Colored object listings

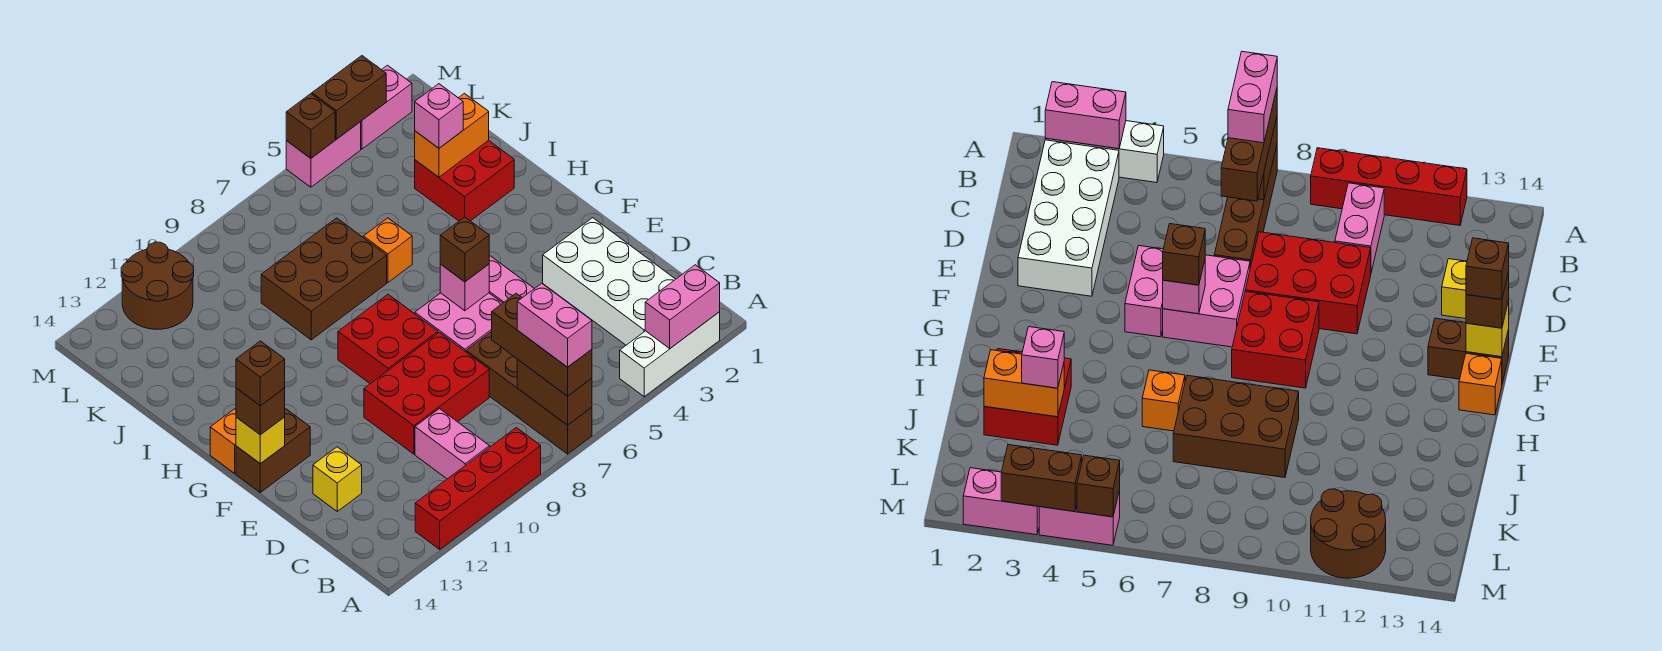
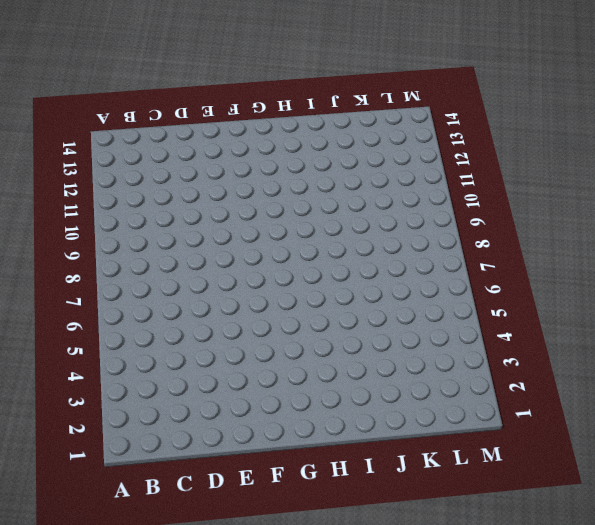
none -> white brick A2:A4 level 1
none -> brown brick A7:D7 level 1
none -> red brick A9:A12 level 1
none -> white brick B2:E3 level 1

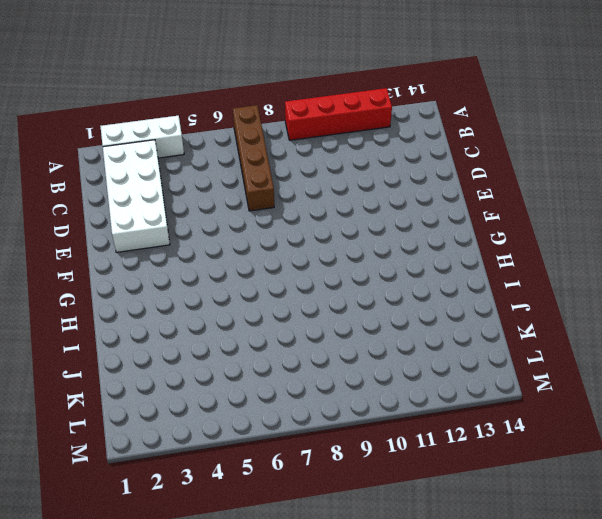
none -> pink brick B10:C10 level 1
none -> red brick D8:E10 level 1
none -> yellow brick D13 level 1
none -> pink brick E5:F5 level 1

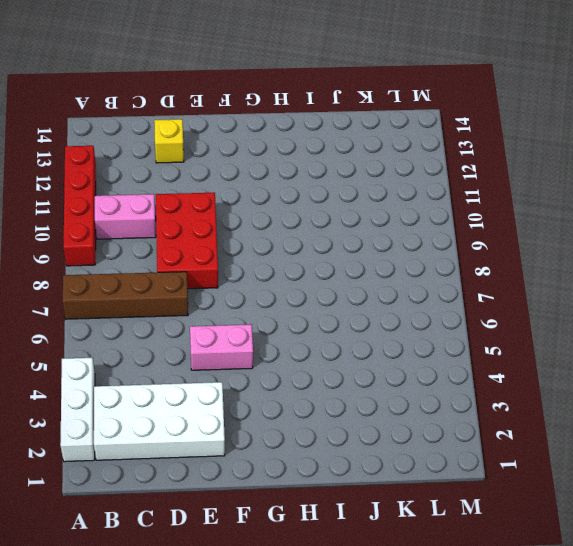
none -> pink brick E6:F7 level 1
none -> red brick F8:G9 level 1
none -> brown brick F13:F14 level 1
none -> orange brick G14 level 1

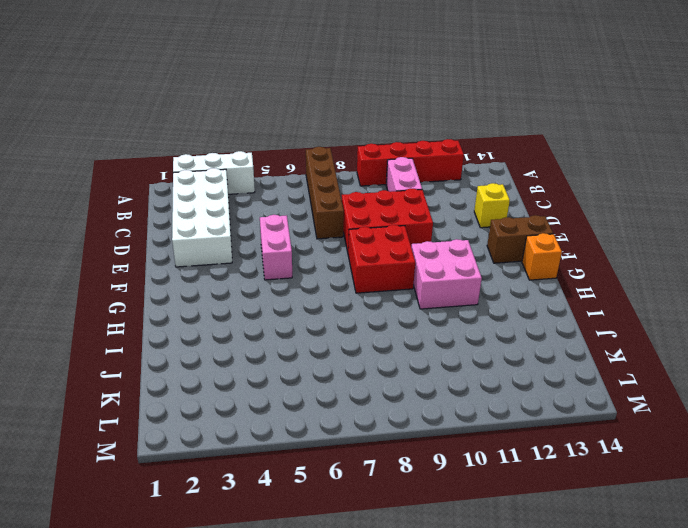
pink brick G10:H11 level 1 -> pink brick E6:F7 level 1
none -> red brick I2:J3 level 1
none -> orange brick I6 level 1
none -> brown brick I7:J9 level 1
none -> brown round brick L11:M12 level 1

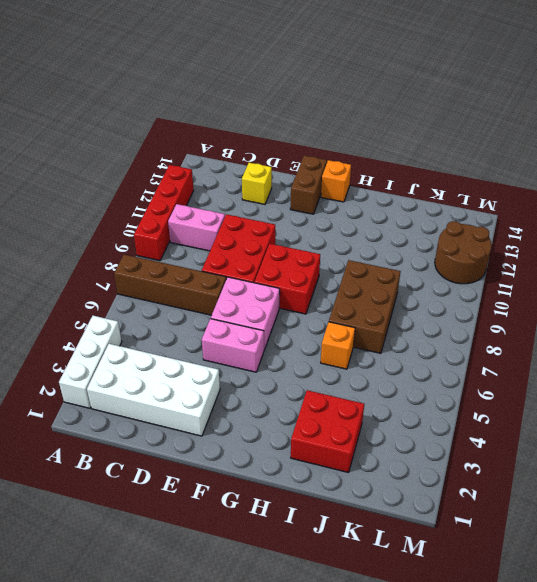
none -> pink brick M2:M3 level 1
none -> pink brick M4:M5 level 1
none -> pink brick A2:A3 level 2
none -> brown brick A7:B7 level 2

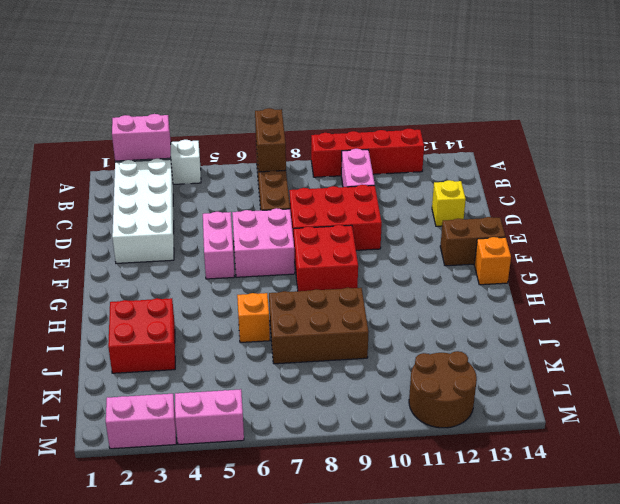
none -> pink brick F6 level 2
none -> yellow brick F14 level 2
none -> orange brick J2:J3 level 2
none -> brown brick M3:M4 level 2

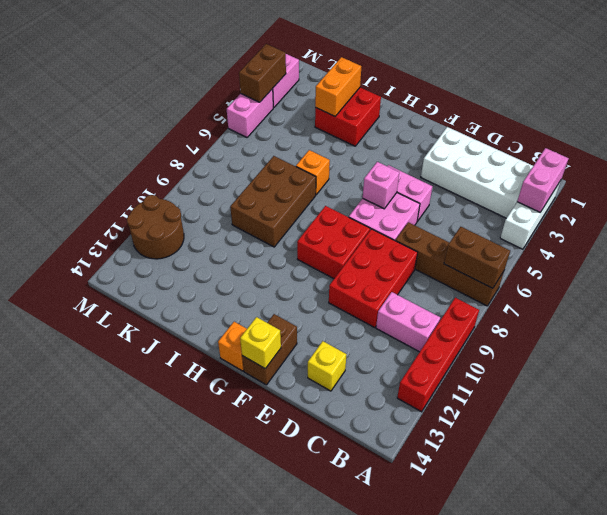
none -> brown brick M5 level 2
none -> brown brick A7:C7 level 3
none -> brown brick F6 level 3
none -> brown brick F14 level 3

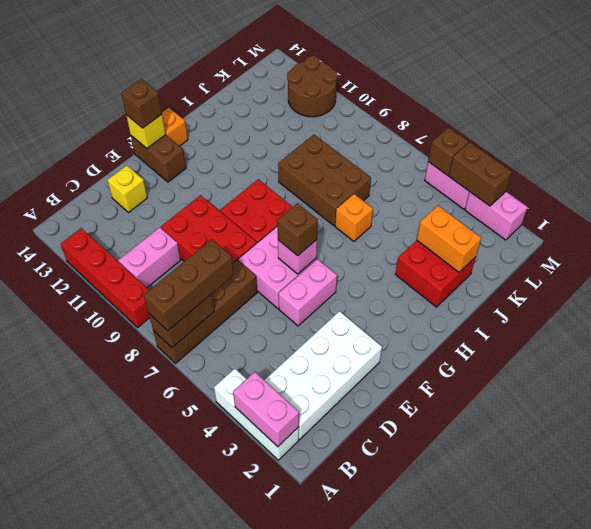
none -> pink brick J3 level 3
none -> pink brick A7:B7 level 4
none -> brown brick F14 level 4

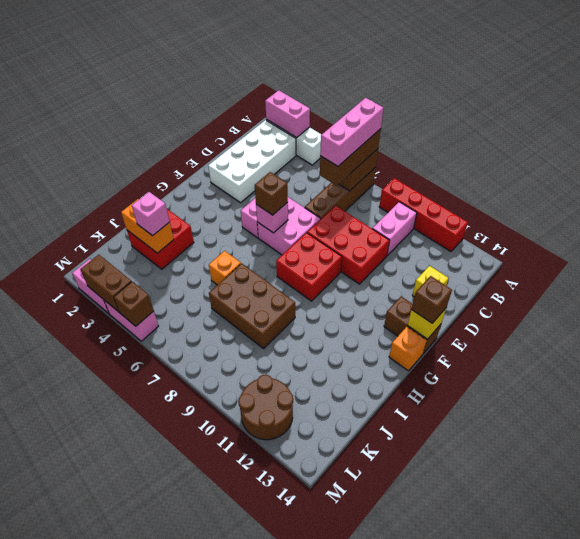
pink brick A7:C7 level 4 -> pink brick A7:B7 level 4
none -> brown brick F14 level 4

— Task details —
Take every line from the data that contains the word "orange".

— Final answer —
none -> orange brick G14 level 1
none -> orange brick I6 level 1
none -> orange brick J2:J3 level 2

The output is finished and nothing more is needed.